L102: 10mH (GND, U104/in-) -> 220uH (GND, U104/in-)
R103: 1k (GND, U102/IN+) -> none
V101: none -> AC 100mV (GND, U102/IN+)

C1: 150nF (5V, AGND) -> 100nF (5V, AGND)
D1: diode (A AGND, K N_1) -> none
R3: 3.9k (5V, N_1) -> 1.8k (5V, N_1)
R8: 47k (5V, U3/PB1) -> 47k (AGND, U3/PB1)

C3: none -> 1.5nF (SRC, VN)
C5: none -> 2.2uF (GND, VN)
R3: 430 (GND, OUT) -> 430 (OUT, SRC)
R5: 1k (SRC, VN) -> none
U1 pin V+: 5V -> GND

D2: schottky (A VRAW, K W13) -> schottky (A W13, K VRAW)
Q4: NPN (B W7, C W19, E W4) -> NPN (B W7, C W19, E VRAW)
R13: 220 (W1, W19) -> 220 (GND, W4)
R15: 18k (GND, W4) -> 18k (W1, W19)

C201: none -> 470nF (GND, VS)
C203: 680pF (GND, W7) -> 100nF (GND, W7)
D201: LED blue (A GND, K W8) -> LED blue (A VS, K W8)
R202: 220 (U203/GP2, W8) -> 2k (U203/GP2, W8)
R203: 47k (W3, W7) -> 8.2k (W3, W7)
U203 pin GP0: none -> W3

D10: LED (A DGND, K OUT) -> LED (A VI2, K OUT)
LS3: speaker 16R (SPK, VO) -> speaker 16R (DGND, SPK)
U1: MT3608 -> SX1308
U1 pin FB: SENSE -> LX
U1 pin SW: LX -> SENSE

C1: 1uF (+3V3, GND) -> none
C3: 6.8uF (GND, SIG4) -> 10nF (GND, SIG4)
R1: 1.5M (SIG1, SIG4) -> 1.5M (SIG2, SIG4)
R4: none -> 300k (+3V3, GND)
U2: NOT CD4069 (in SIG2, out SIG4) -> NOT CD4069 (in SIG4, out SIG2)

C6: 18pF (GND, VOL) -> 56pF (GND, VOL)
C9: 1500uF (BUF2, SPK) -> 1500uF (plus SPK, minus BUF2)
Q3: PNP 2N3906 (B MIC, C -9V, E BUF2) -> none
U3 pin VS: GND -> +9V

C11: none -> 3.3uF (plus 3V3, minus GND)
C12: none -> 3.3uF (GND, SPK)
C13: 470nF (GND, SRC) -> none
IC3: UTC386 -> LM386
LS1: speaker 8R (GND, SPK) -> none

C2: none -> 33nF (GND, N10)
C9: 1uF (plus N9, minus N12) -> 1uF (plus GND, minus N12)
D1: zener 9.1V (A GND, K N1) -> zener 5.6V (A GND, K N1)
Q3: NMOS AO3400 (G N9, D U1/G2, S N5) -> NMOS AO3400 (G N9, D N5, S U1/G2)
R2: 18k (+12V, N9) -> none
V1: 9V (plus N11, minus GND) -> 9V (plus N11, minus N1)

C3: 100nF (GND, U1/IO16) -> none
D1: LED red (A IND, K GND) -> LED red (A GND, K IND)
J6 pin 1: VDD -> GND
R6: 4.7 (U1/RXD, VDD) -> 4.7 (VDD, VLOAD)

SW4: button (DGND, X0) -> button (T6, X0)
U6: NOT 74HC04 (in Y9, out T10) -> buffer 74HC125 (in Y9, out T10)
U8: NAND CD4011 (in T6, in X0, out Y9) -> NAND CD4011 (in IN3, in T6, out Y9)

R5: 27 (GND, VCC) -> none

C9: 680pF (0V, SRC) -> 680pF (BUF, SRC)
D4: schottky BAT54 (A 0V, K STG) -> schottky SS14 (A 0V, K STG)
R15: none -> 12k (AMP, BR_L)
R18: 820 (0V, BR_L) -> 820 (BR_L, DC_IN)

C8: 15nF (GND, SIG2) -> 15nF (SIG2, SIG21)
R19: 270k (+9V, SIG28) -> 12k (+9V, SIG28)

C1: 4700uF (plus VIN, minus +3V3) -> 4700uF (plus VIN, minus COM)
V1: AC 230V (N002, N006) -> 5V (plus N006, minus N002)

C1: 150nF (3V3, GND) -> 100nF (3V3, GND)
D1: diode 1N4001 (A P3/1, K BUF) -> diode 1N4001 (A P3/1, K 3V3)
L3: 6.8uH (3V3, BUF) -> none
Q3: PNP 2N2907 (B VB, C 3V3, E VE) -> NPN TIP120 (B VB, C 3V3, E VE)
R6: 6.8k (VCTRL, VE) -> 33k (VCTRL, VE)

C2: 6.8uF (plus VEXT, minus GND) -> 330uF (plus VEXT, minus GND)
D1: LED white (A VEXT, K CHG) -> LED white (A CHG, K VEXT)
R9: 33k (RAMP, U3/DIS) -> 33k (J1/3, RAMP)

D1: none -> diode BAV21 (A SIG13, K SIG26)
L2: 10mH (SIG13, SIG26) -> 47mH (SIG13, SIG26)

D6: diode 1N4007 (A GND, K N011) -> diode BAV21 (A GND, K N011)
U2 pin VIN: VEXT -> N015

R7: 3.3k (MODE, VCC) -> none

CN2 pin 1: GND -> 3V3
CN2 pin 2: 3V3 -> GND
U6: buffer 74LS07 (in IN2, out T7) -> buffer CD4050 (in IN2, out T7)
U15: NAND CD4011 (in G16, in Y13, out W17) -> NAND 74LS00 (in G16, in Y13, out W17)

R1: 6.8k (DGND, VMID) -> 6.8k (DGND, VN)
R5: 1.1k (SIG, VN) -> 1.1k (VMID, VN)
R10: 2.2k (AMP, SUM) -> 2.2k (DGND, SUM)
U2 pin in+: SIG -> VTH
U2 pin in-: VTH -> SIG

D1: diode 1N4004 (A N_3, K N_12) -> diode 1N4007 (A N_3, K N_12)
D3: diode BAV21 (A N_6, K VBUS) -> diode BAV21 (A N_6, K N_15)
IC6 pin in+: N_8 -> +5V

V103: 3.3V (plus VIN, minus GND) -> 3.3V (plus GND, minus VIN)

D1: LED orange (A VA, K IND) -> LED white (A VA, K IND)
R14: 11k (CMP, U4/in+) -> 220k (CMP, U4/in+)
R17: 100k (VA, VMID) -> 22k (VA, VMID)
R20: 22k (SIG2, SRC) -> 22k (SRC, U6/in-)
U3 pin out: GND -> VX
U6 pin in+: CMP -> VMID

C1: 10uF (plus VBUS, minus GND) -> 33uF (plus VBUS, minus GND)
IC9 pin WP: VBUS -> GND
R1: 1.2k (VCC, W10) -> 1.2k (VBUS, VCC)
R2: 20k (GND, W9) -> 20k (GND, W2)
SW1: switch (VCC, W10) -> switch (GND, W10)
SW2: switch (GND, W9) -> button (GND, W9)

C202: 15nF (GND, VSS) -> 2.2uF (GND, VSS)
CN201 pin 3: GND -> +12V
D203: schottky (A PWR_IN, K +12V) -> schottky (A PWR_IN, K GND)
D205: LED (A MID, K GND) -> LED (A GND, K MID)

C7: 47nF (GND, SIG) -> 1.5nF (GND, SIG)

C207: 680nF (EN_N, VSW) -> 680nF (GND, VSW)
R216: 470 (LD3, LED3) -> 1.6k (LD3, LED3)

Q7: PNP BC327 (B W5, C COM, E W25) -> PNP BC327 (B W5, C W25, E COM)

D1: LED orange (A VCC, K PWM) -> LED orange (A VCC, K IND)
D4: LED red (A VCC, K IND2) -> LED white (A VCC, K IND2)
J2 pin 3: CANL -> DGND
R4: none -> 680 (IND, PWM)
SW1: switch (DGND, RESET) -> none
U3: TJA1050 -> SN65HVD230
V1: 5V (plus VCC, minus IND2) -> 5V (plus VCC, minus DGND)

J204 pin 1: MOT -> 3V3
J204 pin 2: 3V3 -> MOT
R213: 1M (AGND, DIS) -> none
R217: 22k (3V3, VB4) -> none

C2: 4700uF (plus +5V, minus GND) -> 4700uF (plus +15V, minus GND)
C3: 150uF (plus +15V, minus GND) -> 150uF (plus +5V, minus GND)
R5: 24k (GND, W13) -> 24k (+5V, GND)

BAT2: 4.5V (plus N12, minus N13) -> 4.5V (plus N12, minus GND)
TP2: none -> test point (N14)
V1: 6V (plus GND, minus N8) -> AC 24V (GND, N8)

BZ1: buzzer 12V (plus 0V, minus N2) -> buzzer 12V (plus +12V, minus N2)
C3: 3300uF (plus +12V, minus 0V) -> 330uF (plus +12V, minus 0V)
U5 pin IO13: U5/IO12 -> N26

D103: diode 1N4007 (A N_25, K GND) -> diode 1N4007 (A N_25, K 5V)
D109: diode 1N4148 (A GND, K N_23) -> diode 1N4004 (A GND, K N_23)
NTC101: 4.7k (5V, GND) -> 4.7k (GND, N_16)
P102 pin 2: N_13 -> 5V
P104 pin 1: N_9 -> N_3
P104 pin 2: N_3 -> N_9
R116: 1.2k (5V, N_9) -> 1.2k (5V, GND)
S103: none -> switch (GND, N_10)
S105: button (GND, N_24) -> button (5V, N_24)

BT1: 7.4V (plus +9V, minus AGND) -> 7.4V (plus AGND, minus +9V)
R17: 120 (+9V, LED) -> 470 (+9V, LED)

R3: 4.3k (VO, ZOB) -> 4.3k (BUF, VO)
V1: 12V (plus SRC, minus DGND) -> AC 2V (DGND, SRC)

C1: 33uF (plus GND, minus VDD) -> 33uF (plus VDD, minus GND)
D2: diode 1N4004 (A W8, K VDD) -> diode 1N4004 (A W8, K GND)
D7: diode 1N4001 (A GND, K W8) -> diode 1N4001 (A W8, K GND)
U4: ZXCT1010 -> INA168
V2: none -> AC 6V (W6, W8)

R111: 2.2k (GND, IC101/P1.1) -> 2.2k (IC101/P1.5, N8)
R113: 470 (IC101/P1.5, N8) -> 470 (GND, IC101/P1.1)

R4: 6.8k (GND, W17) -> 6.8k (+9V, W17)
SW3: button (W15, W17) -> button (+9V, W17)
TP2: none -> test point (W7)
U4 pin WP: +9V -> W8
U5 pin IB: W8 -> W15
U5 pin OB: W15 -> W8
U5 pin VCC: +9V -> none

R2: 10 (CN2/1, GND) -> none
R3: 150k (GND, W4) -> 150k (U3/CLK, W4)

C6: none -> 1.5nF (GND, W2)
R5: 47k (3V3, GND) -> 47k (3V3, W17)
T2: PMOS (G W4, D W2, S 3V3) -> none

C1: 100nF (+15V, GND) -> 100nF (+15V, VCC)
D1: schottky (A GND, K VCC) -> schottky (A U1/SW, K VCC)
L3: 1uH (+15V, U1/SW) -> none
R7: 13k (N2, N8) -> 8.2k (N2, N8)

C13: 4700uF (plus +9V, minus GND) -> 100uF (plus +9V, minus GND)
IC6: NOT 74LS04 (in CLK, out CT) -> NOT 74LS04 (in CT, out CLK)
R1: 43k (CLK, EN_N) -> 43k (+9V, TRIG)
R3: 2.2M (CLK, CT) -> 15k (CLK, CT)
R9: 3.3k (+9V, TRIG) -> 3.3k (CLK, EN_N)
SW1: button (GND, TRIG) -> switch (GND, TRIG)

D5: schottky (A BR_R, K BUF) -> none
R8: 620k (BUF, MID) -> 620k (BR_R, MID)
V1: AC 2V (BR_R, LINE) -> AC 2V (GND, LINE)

» Instructions for the task: Your task is to quote, without any alteration, the lines running from the top of the records to the line that holds "U1 pin V+: 5V -> GND", both included.

» Exercise result:
L102: 10mH (GND, U104/in-) -> 220uH (GND, U104/in-)
R103: 1k (GND, U102/IN+) -> none
V101: none -> AC 100mV (GND, U102/IN+)

C1: 150nF (5V, AGND) -> 100nF (5V, AGND)
D1: diode (A AGND, K N_1) -> none
R3: 3.9k (5V, N_1) -> 1.8k (5V, N_1)
R8: 47k (5V, U3/PB1) -> 47k (AGND, U3/PB1)

C3: none -> 1.5nF (SRC, VN)
C5: none -> 2.2uF (GND, VN)
R3: 430 (GND, OUT) -> 430 (OUT, SRC)
R5: 1k (SRC, VN) -> none
U1 pin V+: 5V -> GND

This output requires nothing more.